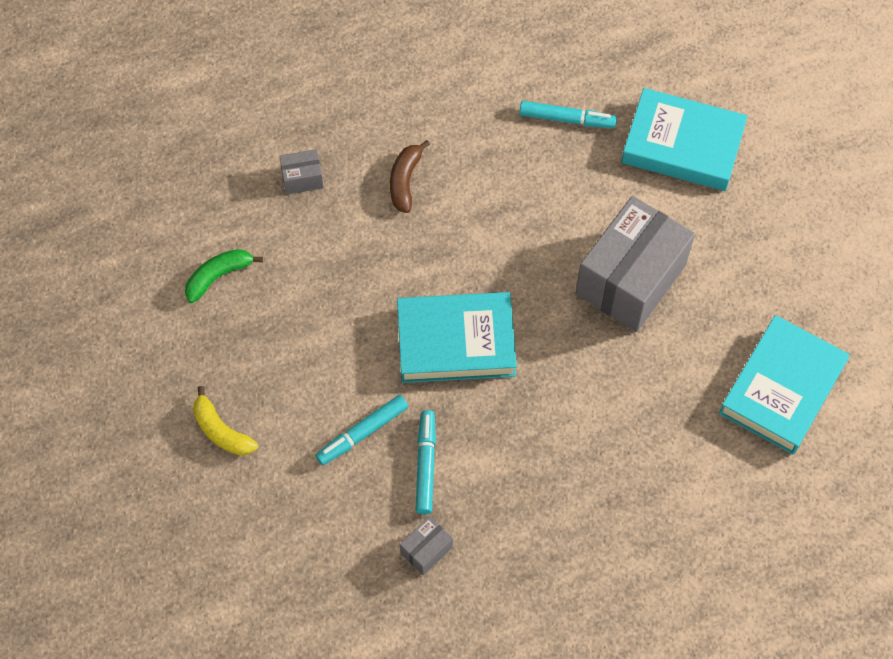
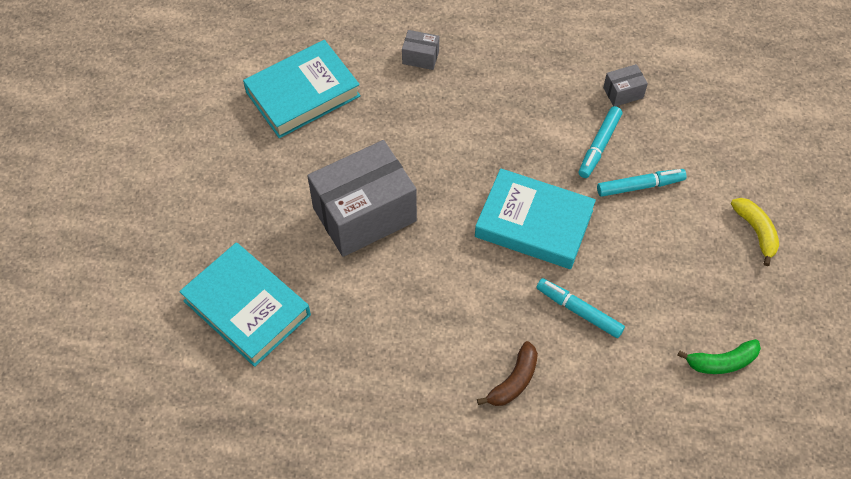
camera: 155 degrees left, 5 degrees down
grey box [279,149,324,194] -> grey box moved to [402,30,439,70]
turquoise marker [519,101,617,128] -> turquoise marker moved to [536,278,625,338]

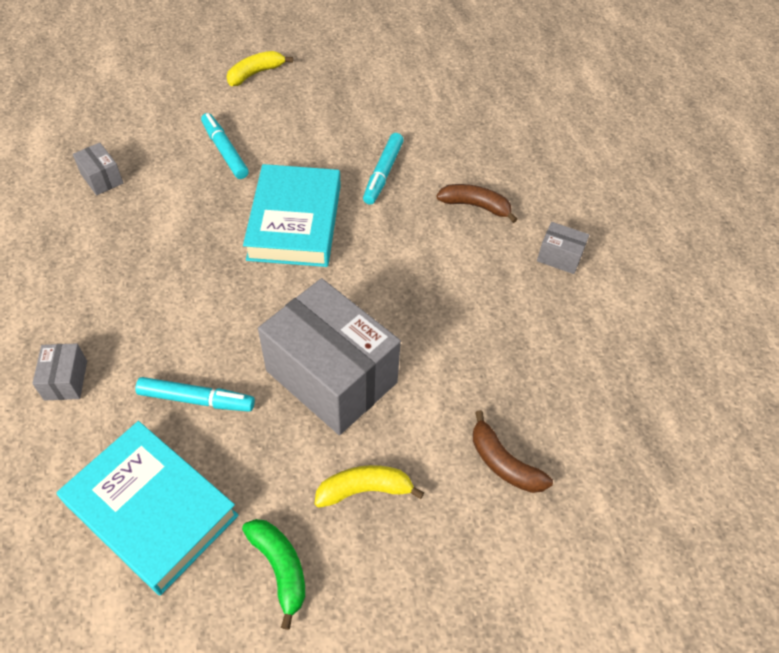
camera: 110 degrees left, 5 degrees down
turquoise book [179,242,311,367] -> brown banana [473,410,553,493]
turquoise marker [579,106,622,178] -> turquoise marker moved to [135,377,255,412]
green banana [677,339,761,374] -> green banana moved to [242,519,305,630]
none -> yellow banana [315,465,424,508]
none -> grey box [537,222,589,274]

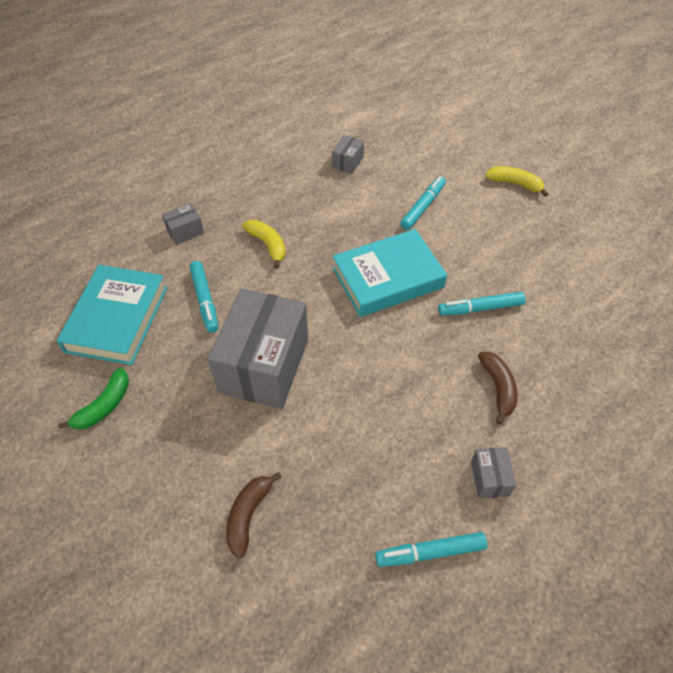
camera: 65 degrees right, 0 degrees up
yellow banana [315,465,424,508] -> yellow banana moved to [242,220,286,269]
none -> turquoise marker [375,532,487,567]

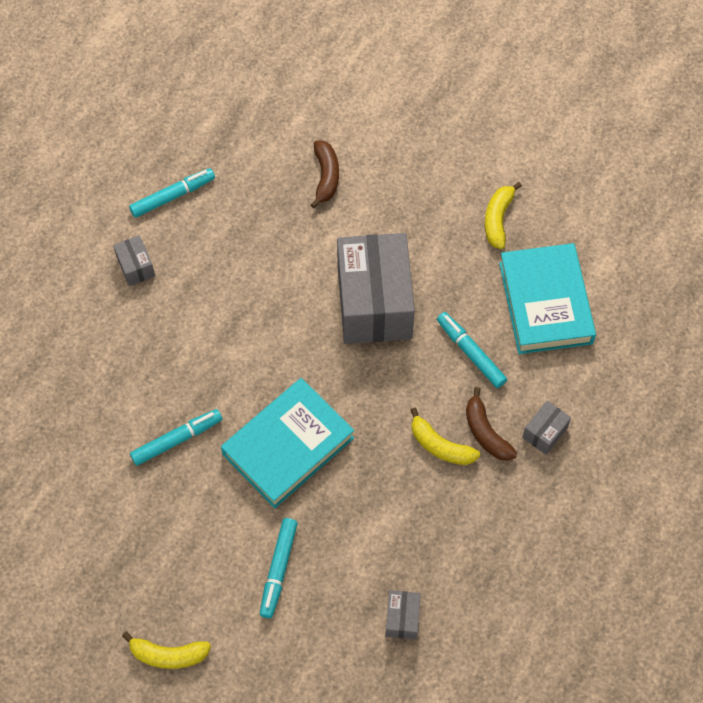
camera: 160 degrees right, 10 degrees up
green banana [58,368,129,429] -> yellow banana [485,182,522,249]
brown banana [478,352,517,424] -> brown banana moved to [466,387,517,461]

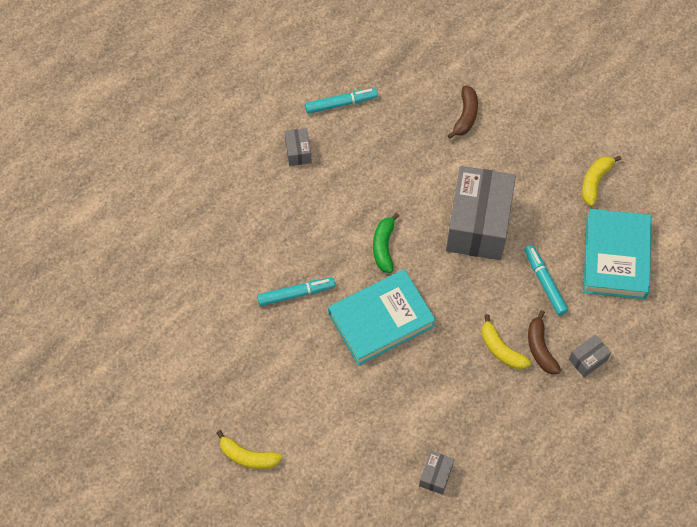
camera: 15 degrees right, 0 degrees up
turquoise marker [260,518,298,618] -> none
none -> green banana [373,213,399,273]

#### TASK BRIEF
All entries above, minus the pictures, should be repeated exactly.

#### OUTPUT
camera: 155 degrees left, 5 degrees down
grey box [279,149,324,194] -> grey box moved to [402,30,439,70]
turquoise marker [519,101,617,128] -> turquoise marker moved to [536,278,625,338]

camera: 110 degrees left, 5 degrees down
turquoise book [179,242,311,367] -> brown banana [473,410,553,493]
turquoise marker [579,106,622,178] -> turquoise marker moved to [135,377,255,412]
green banana [677,339,761,374] -> green banana moved to [242,519,305,630]
none -> yellow banana [315,465,424,508]
none -> grey box [537,222,589,274]

camera: 65 degrees right, 0 degrees up
yellow banana [315,465,424,508] -> yellow banana moved to [242,220,286,269]
none -> turquoise marker [375,532,487,567]

camera: 160 degrees right, 10 degrees up
green banana [58,368,129,429] -> yellow banana [485,182,522,249]
brown banana [478,352,517,424] -> brown banana moved to [466,387,517,461]

camera: 15 degrees right, 0 degrees up
turquoise marker [260,518,298,618] -> none
none -> green banana [373,213,399,273]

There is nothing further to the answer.